__WHAT TO DO__:
When a line of the records below contains the string "braun", copy that whole line.
Segment Start: SUPPLIED INFORMATION
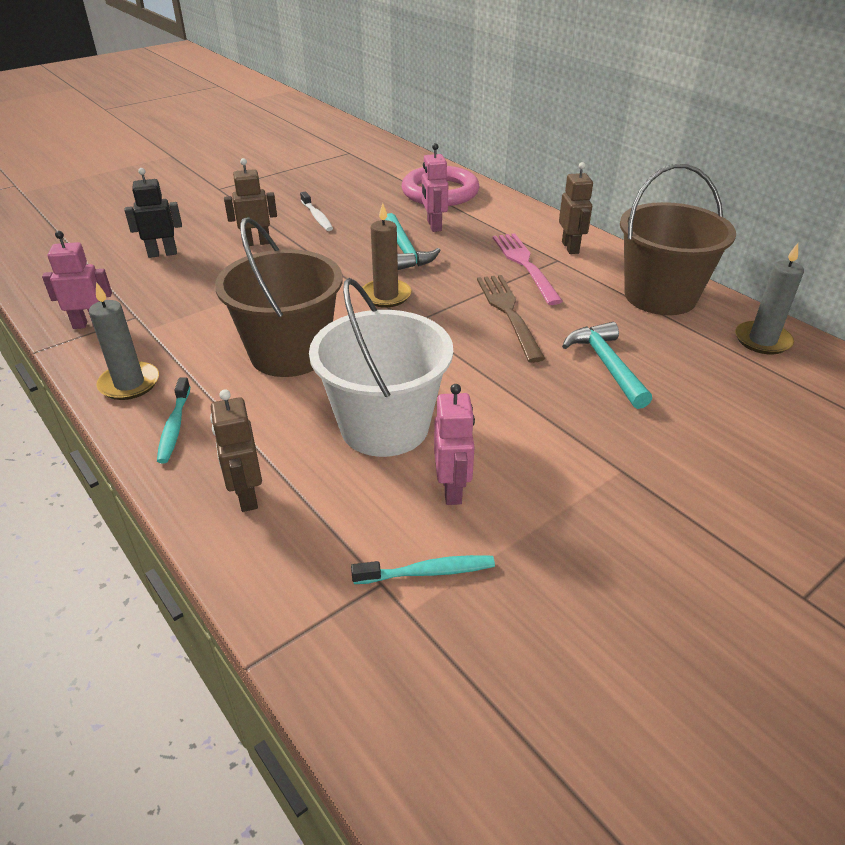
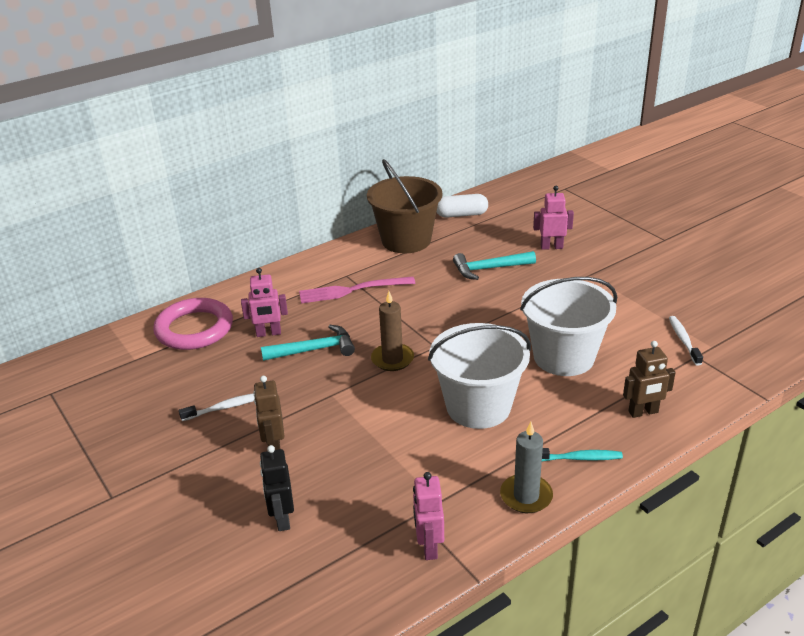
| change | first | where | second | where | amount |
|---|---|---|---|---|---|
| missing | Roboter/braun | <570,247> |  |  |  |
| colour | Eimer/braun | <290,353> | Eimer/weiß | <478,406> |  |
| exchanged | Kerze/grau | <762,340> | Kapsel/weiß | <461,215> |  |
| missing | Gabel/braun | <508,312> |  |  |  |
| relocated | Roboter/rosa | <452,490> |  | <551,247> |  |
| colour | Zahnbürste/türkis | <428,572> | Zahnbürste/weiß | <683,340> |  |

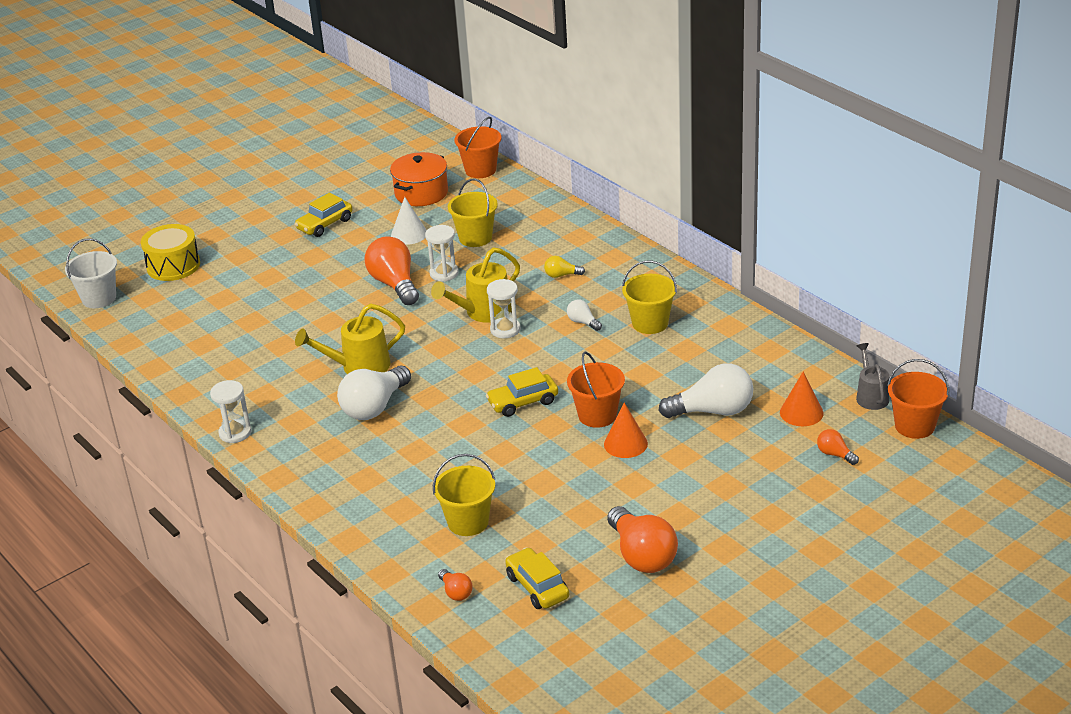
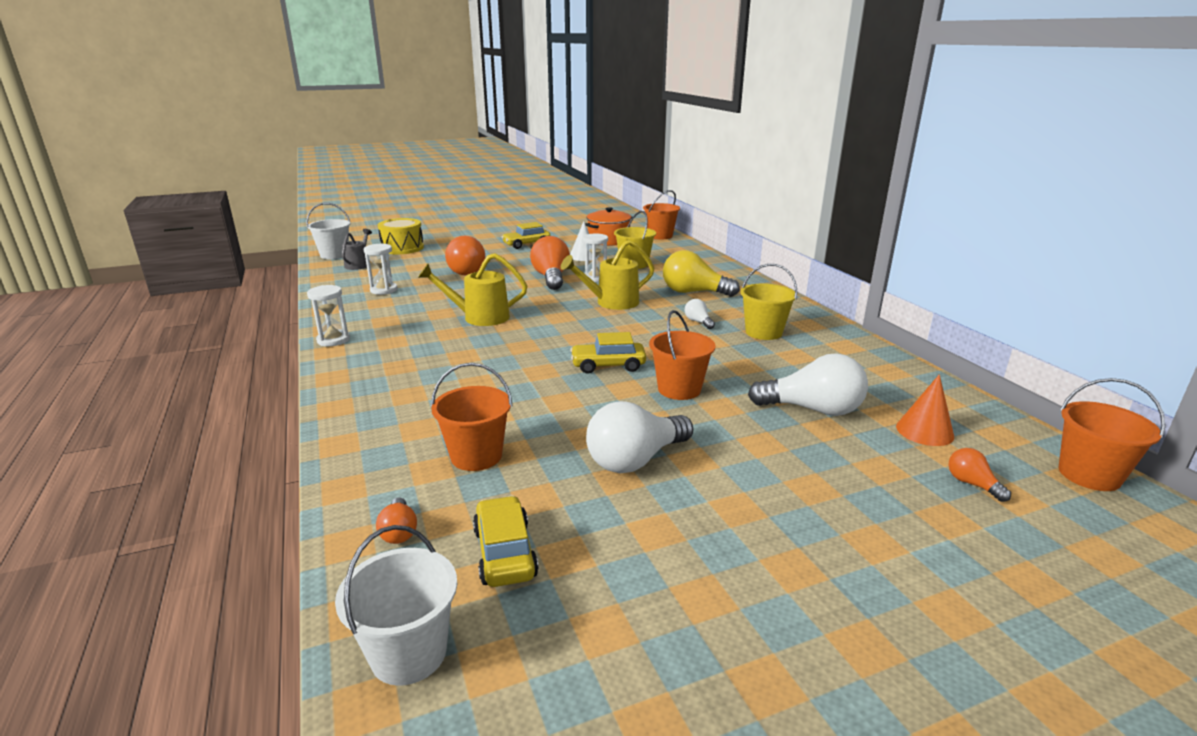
| change | first | where | second | where | amount |
|---|---|---|---|---|---|
| size | Glühbirne/gelb | <561,275> |  | <693,292> | x2.09 |
| relocated | Sanduhr/weiß | <505,329> |  | <384,290> |  |
| relocated | Gießkanne/grau | <871,396> |  | <358,264> |  |
| relocated | Glühbirne/weiß | <374,407> |  | <635,460> |  |
| missing | Kegel/orange | <625,444> |  |  |  |
| colour | Eimer/gelb | <468,522> | Eimer/orange | <476,456> |  |
| relocated | Glühbirne/orange | <642,555> |  | <467,271> |  |
| appeared |  |  | Eimer/weiß | <409,653> |  |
Segment End: SUPPLIED INFORMATION
__ANSWER TO THE EXERCISE__:
| missing | Roboter/braun | <570,247> |  |  |  |
| colour | Eimer/braun | <290,353> | Eimer/weiß | <478,406> |  |
| missing | Gabel/braun | <508,312> |  |  |  |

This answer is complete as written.